**Activity:** The line containing "Someone took away the goblet (green)" and every line after it, through the end of the records below: repeat them exactly, nothing more.

____ Record set

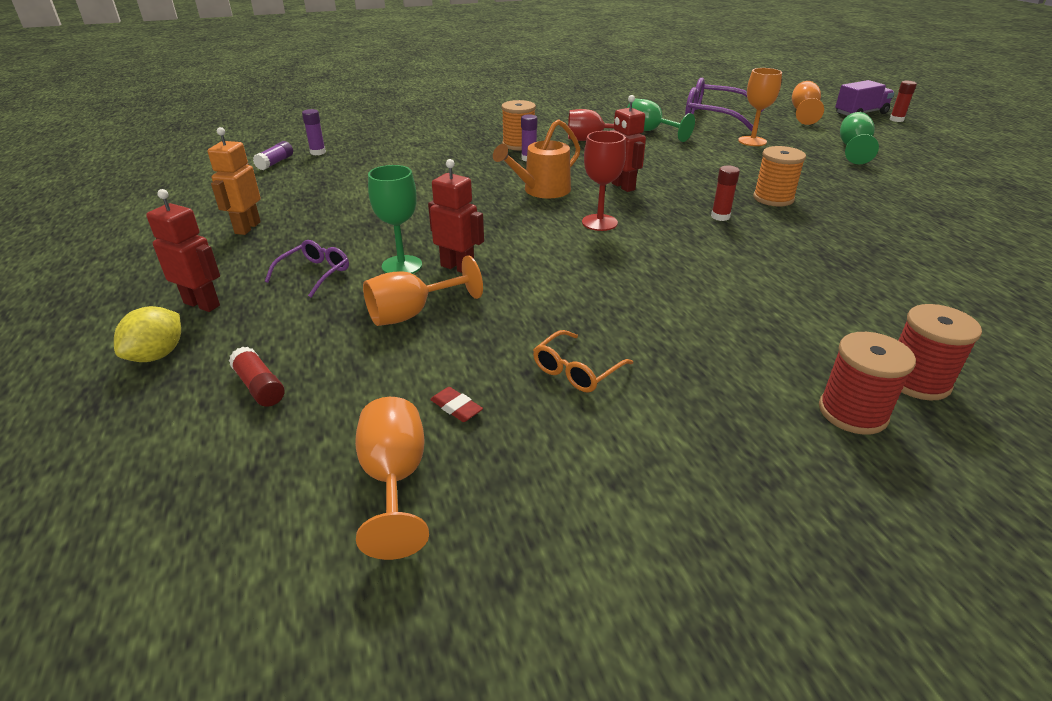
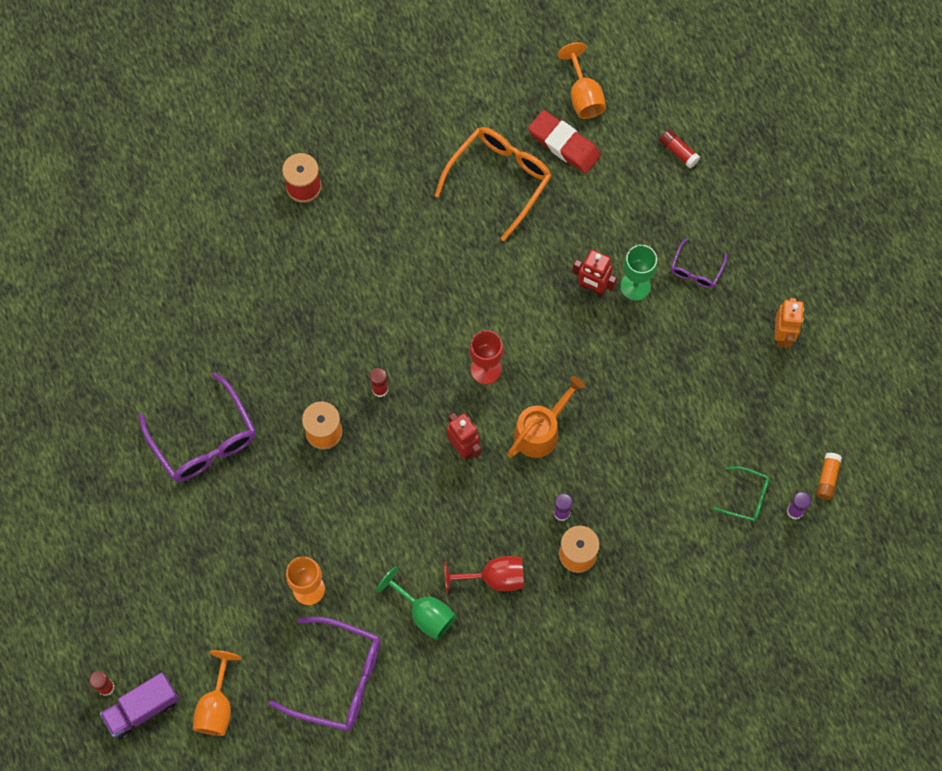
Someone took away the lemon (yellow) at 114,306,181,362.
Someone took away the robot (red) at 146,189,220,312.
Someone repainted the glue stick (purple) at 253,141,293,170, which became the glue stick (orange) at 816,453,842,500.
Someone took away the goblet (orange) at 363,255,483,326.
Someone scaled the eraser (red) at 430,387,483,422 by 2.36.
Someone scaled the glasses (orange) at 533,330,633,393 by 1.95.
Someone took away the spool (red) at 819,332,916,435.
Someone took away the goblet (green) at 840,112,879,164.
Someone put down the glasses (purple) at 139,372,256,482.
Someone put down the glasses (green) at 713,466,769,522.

________

**Problem solution:**
Someone took away the goblet (green) at 840,112,879,164.
Someone put down the glasses (purple) at 139,372,256,482.
Someone put down the glasses (green) at 713,466,769,522.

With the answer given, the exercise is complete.